> Exercise materials:
-*-

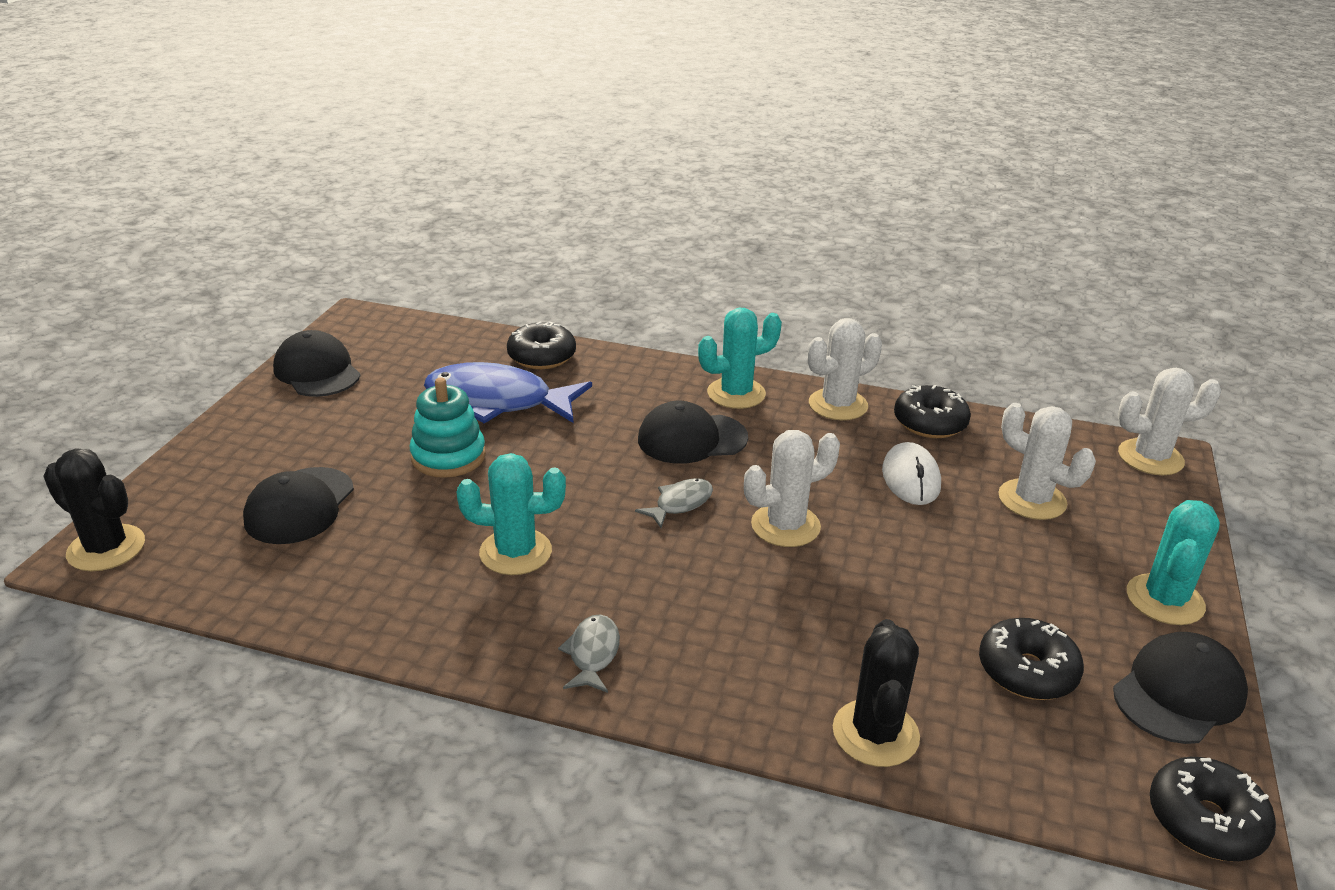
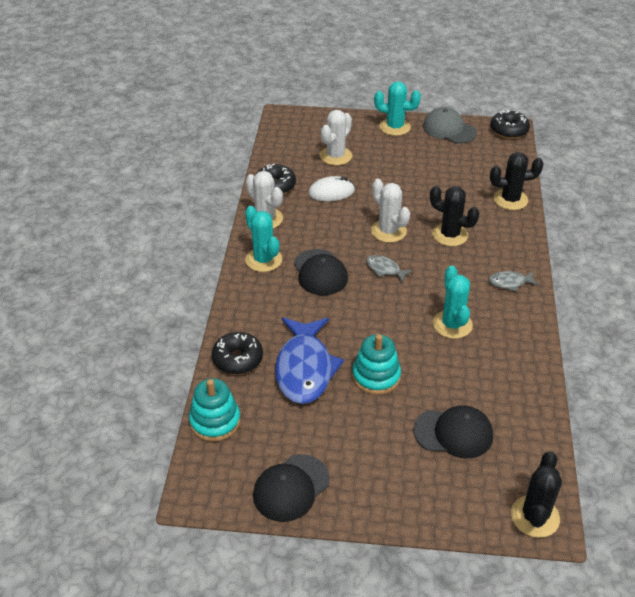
camera: 100 degrees left, 10 degrees up
(449, 335) = (215, 421): none -> turquoise stacking toy
(760, 603) = (450, 235): none -> black cactus
(1027, 671) = (456, 163): black donut -> none
(1150, 457) = (286, 120): white cactus -> none
(1178, 692) = (449, 129): black cap -> grey cap

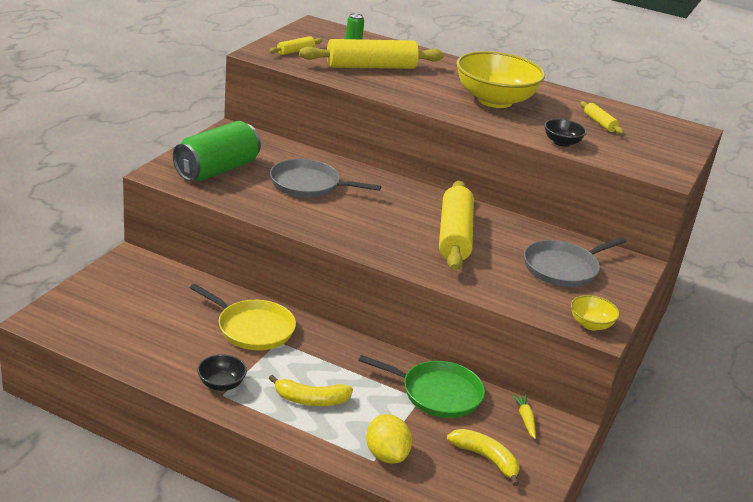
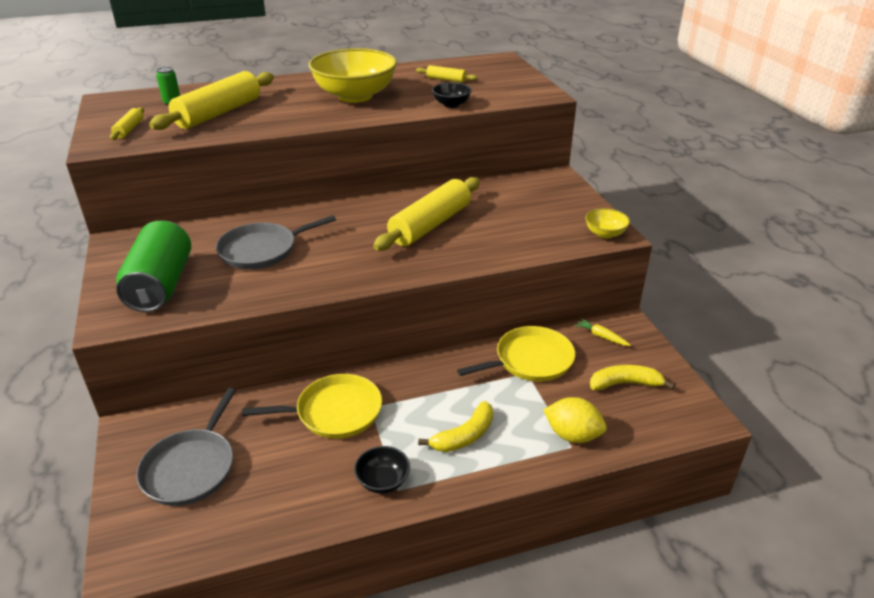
camera: 40 degrees left, 5 degrees up
(437, 393) = (530, 360): green pan -> yellow pan
(454, 236) = (430, 225): yellow rolling pin -> yellow rolling pin turned 75 degrees clockwise
(563, 268) = (528, 205): grey pan -> grey pan (191, 467)

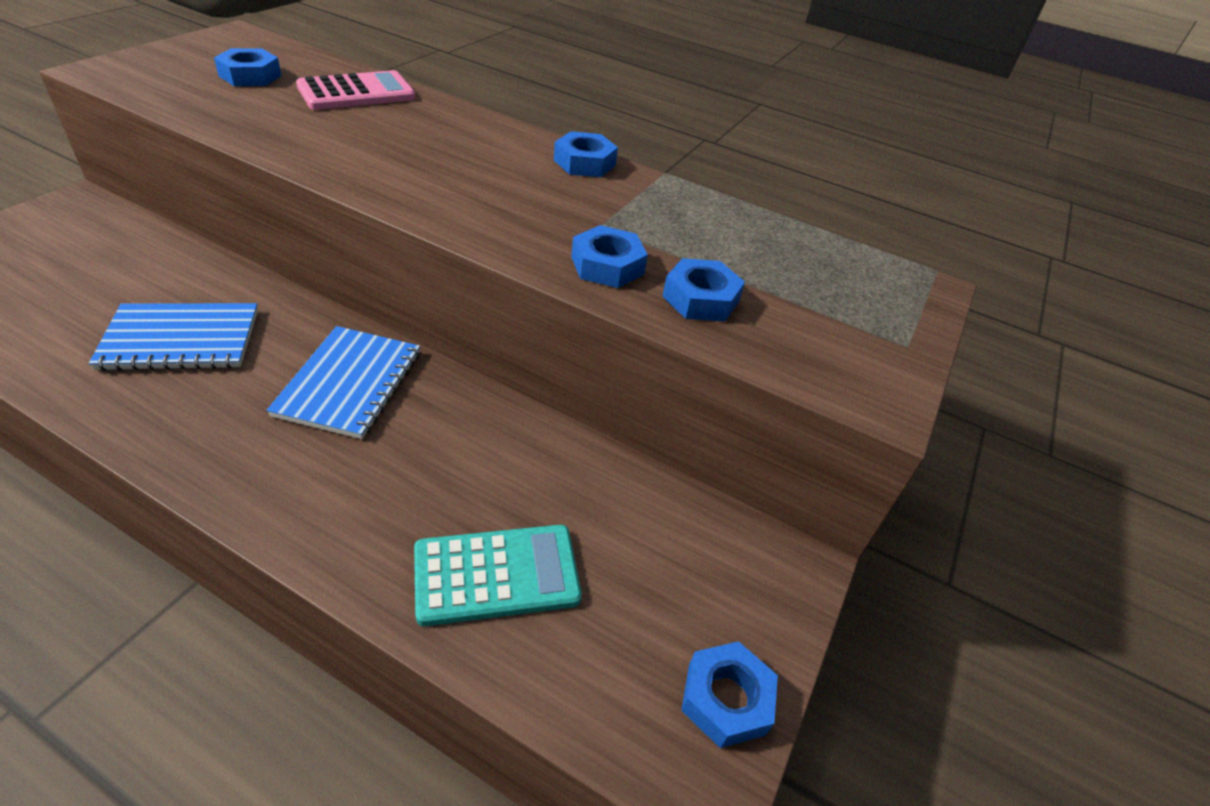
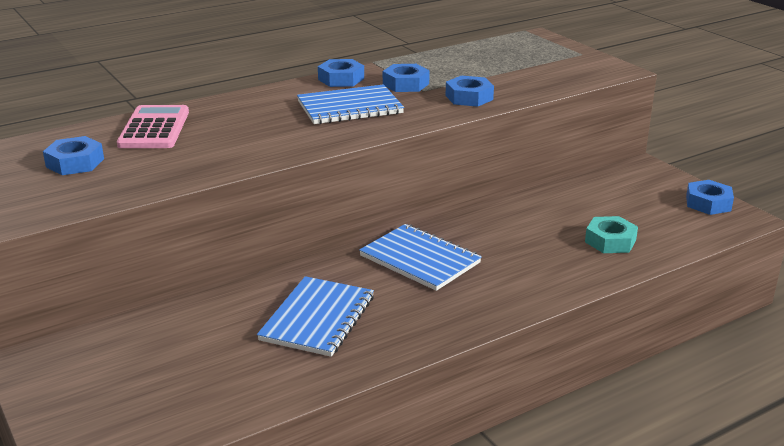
camera: 55 degrees left, 15 degrees down
(496, 574) = (610, 241): turquoise calculator -> turquoise nut
(497, 184) = (350, 107): none -> blue notebook
(700, 299) = (516, 84): blue nut -> blue nut (406, 84)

-*-

> Task objective: Reply with the number of lines in the data that include the string "camera" and nothing else.

> Solution: 3